What is required: Make an exact copy of all the records that follow, apart from the pictures.

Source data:

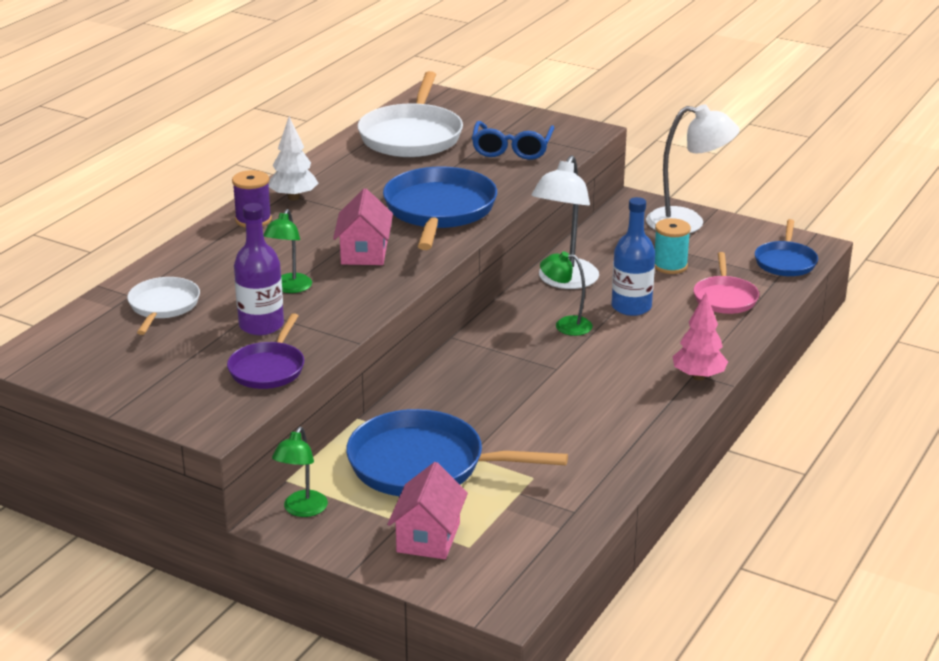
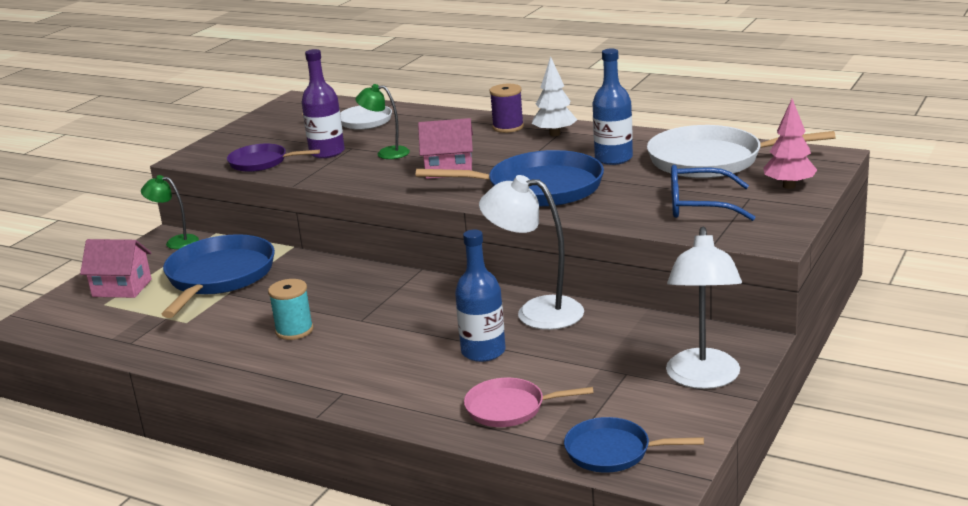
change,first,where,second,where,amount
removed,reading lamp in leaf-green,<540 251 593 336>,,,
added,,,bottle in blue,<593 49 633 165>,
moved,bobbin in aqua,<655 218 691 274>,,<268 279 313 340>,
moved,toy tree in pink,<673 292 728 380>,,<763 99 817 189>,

Reply:
change,first,where,second,where,amount
removed,reading lamp in leaf-green,<540 251 593 336>,,,
added,,,bottle in blue,<593 49 633 165>,
moved,bobbin in aqua,<655 218 691 274>,,<268 279 313 340>,
moved,toy tree in pink,<673 292 728 380>,,<763 99 817 189>,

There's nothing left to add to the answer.